### Task data

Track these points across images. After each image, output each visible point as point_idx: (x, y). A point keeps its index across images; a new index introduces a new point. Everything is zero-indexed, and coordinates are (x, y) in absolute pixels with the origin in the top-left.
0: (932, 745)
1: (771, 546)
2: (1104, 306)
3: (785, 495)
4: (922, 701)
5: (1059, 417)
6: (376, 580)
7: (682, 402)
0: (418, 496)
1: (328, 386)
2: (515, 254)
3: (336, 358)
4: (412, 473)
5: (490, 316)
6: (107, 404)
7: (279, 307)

### Written task
Please copy the listing above line for line, with no changes.

### Solution for this problem
Track these points across images. After each image, output each visible point as point_idx: (x, y). A point keeps its index across images; a new index introduces a new point. Everything is zero-indexed, and coordinates are (x, y) in absolute pixels with the origin in the top-left.
0: (932, 745)
1: (771, 546)
2: (1104, 306)
3: (785, 495)
4: (922, 701)
5: (1059, 417)
6: (376, 580)
7: (682, 402)
0: (418, 496)
1: (328, 386)
2: (515, 254)
3: (336, 358)
4: (412, 473)
5: (490, 316)
6: (107, 404)
7: (279, 307)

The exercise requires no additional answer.